- What to work on: Return each line of the listing below that contains the string "kern". Case counts.

- Data listing:
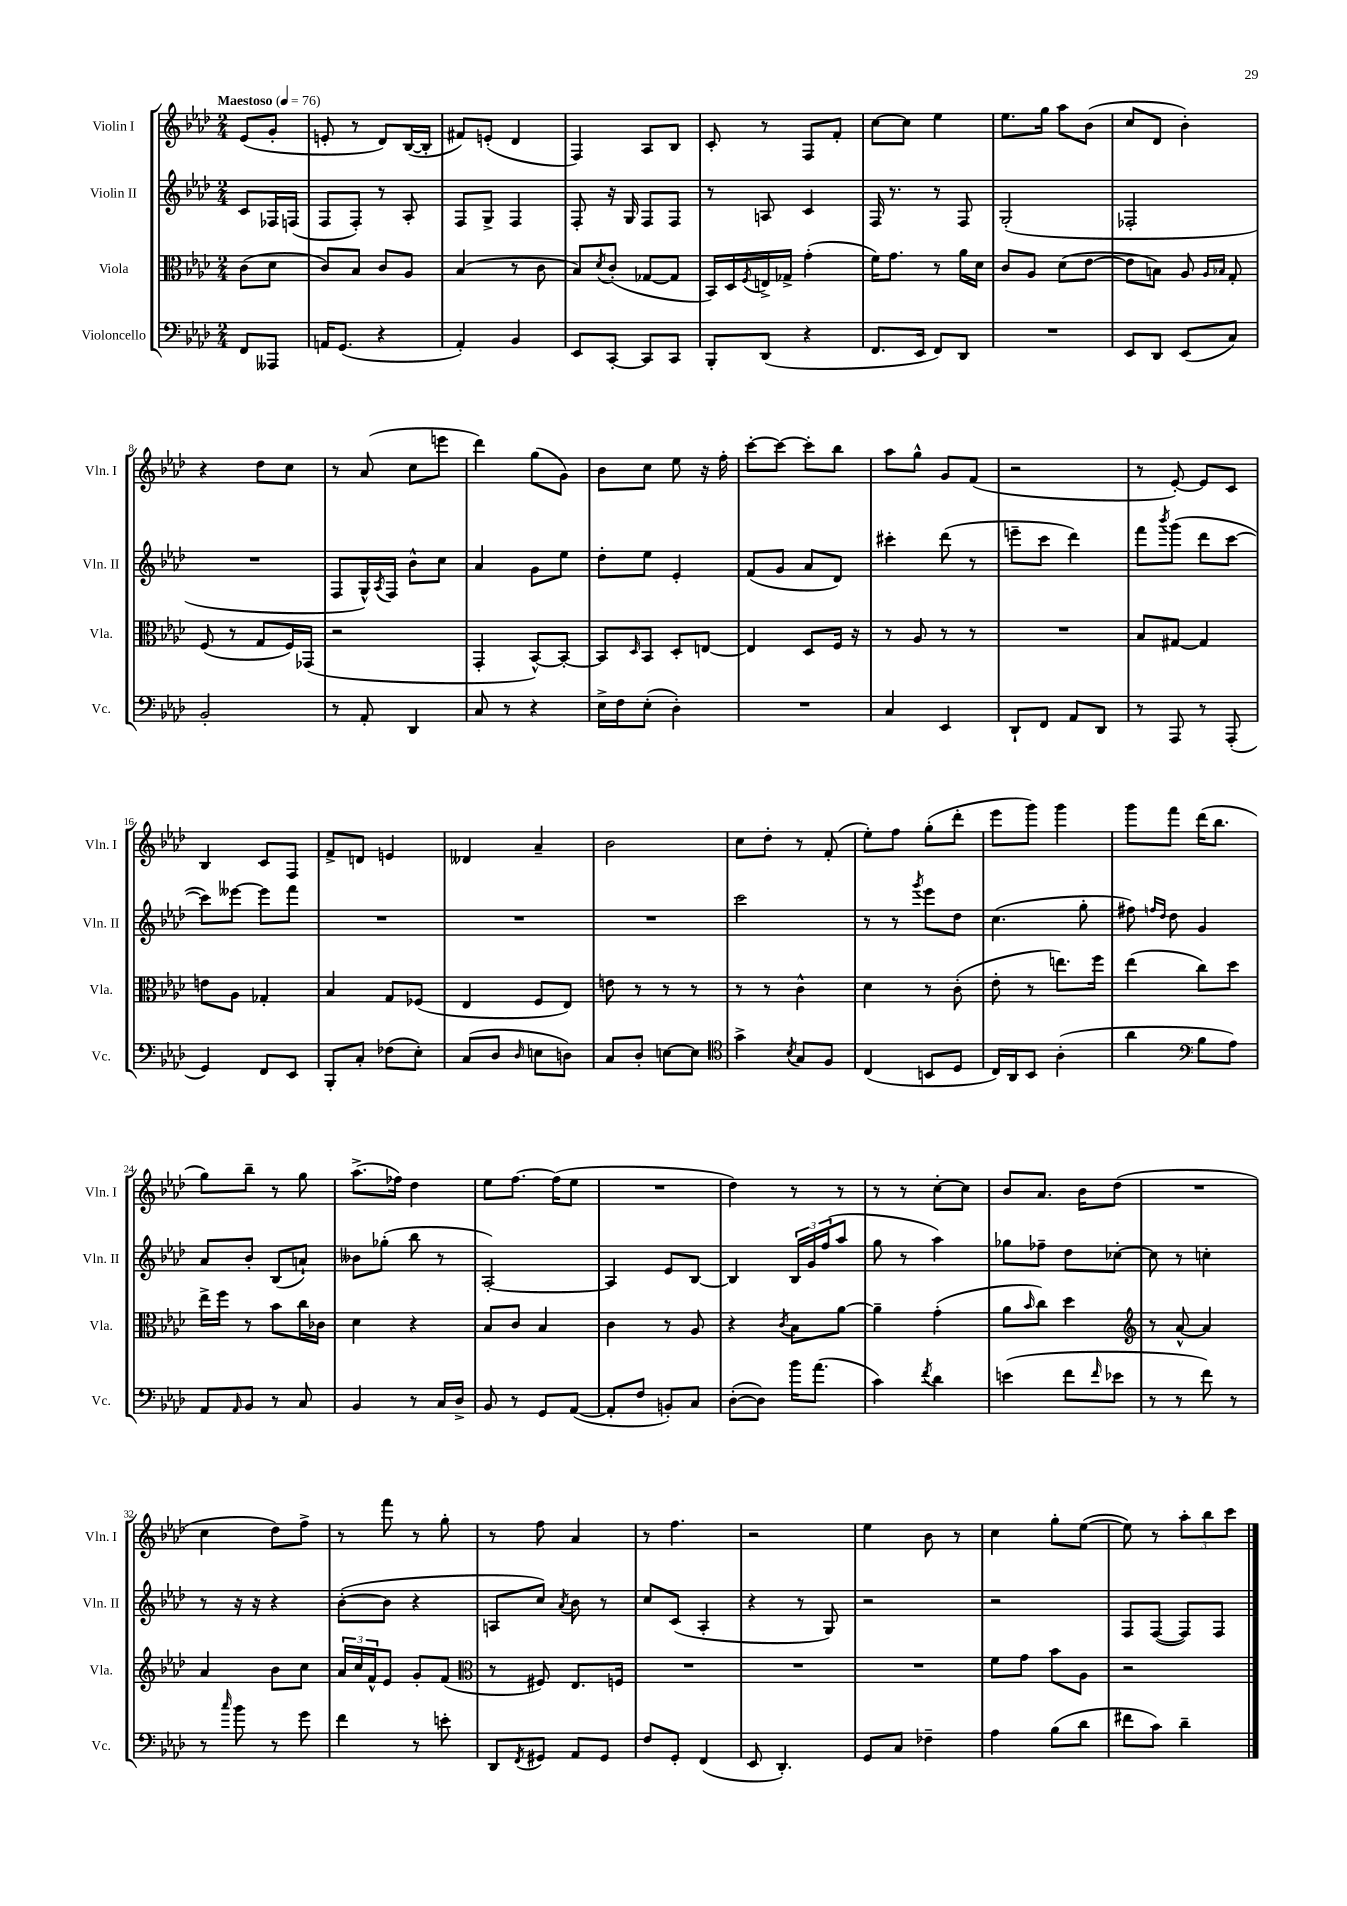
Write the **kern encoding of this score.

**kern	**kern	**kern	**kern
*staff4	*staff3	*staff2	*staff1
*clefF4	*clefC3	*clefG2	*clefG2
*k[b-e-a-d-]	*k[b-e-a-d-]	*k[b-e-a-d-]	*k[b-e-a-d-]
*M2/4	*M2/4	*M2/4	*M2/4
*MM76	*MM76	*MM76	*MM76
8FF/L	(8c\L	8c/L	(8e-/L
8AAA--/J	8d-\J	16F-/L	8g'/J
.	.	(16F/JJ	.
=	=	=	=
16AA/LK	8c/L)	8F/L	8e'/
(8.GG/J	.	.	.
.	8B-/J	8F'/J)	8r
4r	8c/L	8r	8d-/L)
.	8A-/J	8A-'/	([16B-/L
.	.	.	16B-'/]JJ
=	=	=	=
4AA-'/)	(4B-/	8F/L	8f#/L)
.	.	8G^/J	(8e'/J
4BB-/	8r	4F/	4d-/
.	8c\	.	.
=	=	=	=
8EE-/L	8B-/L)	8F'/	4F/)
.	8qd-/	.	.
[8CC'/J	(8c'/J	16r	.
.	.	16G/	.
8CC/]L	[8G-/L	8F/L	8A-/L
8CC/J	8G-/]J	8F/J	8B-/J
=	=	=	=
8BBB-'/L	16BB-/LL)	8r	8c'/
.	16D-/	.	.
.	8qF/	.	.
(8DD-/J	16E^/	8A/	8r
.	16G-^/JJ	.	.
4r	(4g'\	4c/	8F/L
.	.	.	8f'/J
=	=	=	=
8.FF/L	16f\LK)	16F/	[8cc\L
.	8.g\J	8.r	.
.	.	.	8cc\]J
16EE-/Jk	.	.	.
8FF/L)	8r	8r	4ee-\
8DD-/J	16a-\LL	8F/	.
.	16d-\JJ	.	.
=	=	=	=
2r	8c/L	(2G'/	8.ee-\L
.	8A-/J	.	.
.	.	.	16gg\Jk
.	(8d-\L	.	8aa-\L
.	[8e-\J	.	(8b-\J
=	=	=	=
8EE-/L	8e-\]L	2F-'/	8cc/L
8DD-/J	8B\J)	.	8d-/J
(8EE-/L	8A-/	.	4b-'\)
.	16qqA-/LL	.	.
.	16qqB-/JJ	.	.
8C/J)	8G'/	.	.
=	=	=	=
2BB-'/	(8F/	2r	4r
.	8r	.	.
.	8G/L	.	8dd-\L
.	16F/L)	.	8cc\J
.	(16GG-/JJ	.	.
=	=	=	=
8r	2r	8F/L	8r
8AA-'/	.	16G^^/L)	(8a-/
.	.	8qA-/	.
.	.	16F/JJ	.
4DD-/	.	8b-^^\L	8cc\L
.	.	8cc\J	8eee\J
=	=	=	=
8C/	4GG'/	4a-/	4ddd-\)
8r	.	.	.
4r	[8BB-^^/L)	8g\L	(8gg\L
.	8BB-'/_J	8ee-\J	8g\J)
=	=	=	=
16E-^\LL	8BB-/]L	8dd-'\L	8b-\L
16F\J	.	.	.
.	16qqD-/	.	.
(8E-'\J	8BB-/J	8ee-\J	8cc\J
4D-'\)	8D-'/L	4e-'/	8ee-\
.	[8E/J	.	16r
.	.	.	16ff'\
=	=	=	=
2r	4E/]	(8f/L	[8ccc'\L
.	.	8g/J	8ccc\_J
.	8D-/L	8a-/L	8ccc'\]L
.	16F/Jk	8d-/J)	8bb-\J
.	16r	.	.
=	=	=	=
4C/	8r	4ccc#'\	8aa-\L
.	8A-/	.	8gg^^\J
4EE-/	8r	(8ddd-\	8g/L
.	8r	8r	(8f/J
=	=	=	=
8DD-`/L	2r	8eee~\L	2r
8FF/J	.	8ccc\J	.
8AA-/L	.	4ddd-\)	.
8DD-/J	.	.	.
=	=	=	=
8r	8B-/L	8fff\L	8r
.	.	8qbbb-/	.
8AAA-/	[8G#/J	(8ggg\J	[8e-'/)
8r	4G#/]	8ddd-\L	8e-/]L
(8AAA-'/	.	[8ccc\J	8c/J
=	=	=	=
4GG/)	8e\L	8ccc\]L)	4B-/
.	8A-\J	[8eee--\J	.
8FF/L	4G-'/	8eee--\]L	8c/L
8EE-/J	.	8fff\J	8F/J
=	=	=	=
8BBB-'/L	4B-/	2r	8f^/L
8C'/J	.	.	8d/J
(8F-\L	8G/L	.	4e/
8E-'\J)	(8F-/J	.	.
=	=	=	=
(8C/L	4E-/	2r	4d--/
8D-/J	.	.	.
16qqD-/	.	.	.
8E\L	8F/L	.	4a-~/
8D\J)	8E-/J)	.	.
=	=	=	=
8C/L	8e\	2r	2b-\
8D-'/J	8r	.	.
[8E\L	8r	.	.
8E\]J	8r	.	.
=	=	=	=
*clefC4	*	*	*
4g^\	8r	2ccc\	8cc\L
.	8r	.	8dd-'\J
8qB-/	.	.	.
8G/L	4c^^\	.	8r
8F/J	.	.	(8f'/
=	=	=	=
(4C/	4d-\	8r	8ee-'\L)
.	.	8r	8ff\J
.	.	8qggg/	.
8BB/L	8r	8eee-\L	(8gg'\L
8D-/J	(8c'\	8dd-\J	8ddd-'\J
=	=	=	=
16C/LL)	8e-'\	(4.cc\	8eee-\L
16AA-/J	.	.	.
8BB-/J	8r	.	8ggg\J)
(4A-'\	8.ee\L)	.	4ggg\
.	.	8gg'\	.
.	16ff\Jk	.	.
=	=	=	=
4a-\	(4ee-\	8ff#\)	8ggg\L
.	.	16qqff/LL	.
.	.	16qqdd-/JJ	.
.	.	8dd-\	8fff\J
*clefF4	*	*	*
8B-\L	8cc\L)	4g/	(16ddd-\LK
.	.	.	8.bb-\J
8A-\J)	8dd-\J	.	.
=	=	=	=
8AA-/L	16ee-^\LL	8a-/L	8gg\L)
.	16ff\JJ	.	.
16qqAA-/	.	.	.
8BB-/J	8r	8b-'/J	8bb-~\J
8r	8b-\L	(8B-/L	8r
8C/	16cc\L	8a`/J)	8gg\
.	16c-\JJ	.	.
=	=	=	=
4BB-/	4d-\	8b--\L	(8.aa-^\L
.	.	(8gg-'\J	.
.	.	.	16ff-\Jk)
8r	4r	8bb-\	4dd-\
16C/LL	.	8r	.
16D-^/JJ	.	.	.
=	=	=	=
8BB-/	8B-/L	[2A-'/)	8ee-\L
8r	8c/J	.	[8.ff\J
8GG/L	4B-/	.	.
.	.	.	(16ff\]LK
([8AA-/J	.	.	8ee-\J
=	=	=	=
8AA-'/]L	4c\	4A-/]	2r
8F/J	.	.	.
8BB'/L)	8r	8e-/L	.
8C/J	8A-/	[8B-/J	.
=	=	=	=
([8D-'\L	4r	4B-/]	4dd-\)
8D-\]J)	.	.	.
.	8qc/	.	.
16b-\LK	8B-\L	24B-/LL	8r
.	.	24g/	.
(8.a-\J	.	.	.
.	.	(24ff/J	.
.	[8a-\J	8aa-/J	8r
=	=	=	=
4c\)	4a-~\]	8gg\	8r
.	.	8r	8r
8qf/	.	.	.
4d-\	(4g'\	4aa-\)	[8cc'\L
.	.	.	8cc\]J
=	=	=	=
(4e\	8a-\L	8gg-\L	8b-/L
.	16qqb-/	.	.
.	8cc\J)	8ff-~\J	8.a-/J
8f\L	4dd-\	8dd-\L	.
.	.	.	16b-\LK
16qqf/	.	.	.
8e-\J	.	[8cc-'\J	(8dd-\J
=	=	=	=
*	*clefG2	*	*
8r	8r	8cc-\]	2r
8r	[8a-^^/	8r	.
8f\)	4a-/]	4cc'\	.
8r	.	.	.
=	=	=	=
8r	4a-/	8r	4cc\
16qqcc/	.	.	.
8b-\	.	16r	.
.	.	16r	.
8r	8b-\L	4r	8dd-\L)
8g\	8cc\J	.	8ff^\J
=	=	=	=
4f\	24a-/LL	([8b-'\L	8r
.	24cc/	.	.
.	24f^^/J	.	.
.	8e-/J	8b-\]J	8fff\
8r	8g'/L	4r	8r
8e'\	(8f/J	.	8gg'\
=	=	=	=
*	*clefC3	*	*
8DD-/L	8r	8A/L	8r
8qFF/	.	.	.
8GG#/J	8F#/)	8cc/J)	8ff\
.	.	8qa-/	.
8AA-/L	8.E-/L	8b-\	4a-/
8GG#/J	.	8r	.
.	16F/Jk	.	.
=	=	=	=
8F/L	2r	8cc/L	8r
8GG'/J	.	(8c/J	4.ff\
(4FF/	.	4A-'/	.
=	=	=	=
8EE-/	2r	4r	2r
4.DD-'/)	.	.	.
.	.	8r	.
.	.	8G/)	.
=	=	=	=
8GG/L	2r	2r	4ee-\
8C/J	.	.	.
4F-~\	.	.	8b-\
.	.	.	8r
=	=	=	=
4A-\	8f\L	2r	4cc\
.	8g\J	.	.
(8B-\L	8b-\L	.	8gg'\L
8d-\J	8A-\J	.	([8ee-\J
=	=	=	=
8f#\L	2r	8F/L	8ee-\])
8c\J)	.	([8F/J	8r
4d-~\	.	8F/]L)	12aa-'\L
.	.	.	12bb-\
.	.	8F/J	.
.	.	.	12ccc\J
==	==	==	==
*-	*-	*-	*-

- Result for this task:
Write the **kern encoding of this score.
**kern	**kern	**kern	**kern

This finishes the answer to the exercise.